• _Assignment_
As the lines appear below, please set them down exactly, starting at the first and finishing with the one containing "C9: none -> 1.5uF (plus N13, minus N11)".

• _Exercise materials_
* * * * * * *
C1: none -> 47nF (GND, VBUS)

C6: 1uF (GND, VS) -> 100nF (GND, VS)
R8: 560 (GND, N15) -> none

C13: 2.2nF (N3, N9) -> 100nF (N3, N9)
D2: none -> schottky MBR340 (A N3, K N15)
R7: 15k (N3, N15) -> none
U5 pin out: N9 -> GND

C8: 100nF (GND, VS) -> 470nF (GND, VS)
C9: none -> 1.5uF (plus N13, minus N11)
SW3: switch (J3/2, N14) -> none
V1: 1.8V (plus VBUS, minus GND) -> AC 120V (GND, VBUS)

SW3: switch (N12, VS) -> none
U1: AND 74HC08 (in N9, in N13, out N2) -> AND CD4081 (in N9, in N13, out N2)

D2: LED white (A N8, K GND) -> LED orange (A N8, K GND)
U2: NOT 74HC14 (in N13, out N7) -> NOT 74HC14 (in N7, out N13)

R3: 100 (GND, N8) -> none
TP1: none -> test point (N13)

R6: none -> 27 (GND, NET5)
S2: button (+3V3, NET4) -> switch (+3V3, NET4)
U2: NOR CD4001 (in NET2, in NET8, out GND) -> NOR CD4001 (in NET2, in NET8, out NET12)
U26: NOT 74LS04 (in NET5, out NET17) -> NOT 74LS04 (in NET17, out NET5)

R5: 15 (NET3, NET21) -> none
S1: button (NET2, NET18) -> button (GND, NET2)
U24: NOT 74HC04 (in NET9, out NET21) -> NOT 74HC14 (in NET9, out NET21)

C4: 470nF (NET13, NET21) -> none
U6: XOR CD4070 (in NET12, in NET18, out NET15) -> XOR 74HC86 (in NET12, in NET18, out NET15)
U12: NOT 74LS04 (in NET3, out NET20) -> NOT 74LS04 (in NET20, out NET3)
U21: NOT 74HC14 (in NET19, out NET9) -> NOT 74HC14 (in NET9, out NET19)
* * * * * * *
• _Written answer_
C1: none -> 47nF (GND, VBUS)

C6: 1uF (GND, VS) -> 100nF (GND, VS)
R8: 560 (GND, N15) -> none

C13: 2.2nF (N3, N9) -> 100nF (N3, N9)
D2: none -> schottky MBR340 (A N3, K N15)
R7: 15k (N3, N15) -> none
U5 pin out: N9 -> GND

C8: 100nF (GND, VS) -> 470nF (GND, VS)
C9: none -> 1.5uF (plus N13, minus N11)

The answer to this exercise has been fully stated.